**Your goal**
Scan the records below for the line containing "What was the white" and the line containing "The white babifi". Copy both, plus every line between, exactly.

□ □ □ □ □ □ □

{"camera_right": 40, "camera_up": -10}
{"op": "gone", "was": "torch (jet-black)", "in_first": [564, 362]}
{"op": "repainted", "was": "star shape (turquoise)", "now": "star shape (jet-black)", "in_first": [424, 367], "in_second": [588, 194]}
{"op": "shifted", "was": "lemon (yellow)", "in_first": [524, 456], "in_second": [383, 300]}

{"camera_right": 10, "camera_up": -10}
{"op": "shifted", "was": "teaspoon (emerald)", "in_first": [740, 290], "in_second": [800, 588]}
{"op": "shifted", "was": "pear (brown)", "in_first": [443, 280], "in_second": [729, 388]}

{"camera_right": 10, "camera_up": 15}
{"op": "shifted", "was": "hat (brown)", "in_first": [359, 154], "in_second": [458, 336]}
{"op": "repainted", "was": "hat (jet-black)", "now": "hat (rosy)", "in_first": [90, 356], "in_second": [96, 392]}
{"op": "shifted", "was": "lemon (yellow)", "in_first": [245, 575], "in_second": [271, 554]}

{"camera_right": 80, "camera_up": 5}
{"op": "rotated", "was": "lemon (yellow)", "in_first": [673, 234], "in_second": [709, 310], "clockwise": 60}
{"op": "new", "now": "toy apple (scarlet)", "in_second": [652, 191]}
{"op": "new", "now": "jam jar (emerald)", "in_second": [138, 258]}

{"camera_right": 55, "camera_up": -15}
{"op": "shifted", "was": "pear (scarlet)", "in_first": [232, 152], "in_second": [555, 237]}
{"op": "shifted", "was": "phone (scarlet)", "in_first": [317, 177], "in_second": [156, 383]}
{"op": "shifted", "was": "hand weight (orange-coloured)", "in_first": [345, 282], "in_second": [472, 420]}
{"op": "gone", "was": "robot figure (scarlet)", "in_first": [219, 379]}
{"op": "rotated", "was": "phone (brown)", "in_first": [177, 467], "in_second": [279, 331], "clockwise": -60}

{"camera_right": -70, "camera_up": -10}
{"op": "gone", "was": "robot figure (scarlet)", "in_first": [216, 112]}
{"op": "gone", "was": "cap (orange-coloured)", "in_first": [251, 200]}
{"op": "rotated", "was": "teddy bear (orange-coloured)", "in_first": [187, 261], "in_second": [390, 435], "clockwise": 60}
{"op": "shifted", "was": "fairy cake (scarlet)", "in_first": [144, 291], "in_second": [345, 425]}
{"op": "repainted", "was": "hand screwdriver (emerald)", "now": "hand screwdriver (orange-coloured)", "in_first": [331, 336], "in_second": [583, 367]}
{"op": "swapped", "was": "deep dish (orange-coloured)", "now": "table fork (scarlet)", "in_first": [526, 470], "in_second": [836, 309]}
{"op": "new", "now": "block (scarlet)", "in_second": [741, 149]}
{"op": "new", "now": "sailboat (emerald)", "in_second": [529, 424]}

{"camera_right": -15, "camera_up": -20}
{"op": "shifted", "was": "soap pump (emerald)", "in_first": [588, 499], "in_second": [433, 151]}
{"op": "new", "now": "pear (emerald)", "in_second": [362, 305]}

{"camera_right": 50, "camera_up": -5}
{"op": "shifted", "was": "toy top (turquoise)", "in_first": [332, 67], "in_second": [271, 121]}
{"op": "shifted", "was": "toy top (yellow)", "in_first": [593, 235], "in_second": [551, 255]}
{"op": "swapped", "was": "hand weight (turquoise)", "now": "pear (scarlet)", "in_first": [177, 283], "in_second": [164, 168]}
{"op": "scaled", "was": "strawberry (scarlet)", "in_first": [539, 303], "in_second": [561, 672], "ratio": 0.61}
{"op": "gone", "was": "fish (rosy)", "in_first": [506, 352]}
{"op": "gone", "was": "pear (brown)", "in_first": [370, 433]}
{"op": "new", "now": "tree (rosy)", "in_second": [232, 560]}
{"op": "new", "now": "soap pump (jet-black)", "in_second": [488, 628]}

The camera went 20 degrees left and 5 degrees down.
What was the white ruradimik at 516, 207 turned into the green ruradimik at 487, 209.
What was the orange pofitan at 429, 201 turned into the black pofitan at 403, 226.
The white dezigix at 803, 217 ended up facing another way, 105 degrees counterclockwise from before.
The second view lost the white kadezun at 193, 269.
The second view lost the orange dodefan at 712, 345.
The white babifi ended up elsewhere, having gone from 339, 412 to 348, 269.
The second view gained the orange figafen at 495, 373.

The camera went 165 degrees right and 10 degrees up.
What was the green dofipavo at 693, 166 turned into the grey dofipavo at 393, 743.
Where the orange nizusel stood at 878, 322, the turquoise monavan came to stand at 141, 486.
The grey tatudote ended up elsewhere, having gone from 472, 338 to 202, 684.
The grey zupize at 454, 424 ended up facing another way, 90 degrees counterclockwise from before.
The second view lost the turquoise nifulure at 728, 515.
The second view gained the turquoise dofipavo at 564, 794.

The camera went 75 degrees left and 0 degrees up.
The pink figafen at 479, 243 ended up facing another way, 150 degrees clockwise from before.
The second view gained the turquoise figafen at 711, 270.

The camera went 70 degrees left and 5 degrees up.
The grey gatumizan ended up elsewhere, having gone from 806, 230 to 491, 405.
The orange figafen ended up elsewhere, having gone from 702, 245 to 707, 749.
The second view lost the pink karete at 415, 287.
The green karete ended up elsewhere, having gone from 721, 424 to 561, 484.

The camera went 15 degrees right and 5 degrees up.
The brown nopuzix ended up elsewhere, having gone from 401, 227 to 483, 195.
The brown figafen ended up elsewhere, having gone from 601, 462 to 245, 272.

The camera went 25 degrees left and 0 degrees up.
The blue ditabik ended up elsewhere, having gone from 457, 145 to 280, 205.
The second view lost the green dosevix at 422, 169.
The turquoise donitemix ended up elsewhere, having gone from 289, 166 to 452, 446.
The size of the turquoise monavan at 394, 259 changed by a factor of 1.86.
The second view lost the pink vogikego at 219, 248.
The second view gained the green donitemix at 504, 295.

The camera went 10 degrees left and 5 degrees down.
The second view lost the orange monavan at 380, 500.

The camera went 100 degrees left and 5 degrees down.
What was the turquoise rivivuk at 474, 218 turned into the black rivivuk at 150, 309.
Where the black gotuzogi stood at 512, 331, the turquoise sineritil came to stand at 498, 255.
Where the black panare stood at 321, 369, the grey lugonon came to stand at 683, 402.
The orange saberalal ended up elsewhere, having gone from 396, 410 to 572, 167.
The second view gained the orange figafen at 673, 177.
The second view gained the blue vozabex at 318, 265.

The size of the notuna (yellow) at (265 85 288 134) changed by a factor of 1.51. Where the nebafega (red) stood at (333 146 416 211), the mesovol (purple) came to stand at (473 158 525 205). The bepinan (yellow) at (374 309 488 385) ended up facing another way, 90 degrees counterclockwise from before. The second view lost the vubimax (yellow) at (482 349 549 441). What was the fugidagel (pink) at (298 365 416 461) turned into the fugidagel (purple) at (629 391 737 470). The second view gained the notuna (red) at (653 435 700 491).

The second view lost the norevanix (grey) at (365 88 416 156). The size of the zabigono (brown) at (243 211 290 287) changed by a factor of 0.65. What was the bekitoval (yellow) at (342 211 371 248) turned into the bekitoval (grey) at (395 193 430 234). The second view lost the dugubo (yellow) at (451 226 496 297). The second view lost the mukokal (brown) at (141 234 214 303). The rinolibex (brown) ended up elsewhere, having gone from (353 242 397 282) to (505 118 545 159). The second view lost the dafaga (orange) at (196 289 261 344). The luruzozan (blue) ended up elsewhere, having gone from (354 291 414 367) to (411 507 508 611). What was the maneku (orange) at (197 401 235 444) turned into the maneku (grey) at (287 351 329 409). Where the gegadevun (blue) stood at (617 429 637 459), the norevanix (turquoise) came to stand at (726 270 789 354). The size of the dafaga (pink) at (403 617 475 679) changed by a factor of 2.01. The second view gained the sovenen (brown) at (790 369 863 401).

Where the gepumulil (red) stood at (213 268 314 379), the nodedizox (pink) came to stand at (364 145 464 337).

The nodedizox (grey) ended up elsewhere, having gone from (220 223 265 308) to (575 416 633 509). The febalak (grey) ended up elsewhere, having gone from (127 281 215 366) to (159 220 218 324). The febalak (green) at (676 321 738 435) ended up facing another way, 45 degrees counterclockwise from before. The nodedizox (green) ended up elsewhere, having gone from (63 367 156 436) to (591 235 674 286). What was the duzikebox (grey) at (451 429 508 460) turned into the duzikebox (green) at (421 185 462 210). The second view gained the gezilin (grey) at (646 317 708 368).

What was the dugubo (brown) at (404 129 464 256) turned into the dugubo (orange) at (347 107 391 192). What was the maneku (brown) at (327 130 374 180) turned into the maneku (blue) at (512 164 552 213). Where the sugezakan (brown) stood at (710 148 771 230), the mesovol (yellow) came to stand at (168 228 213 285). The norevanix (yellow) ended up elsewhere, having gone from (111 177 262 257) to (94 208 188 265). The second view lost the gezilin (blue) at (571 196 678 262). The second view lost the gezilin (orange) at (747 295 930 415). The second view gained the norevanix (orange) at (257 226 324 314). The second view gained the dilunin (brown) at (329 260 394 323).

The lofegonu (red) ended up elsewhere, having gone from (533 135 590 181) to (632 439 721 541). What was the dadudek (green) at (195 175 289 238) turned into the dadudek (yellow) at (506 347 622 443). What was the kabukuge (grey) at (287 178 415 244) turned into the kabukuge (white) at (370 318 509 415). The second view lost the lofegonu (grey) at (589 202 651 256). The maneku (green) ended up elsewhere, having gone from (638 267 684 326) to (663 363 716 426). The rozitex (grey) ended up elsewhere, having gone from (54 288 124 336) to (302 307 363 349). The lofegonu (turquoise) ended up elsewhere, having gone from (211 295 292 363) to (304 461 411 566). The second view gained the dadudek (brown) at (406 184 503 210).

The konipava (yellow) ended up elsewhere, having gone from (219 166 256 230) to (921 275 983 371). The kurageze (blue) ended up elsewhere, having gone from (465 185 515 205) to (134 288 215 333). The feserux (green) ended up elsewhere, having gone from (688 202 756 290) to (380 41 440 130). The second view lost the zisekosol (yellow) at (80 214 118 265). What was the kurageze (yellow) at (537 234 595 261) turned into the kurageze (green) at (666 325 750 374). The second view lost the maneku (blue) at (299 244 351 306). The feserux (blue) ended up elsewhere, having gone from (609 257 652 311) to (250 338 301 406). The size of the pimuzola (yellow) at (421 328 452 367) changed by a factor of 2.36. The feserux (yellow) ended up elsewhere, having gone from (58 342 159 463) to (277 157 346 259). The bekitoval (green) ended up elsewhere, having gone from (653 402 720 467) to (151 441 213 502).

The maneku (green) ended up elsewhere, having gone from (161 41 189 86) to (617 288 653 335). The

□ □ □ □ □ □ □

**Response to the exercise**
What was the white ruradimik at 516, 207 turned into the green ruradimik at 487, 209.
What was the orange pofitan at 429, 201 turned into the black pofitan at 403, 226.
The white dezigix at 803, 217 ended up facing another way, 105 degrees counterclockwise from before.
The second view lost the white kadezun at 193, 269.
The second view lost the orange dodefan at 712, 345.
The white babifi ended up elsewhere, having gone from 339, 412 to 348, 269.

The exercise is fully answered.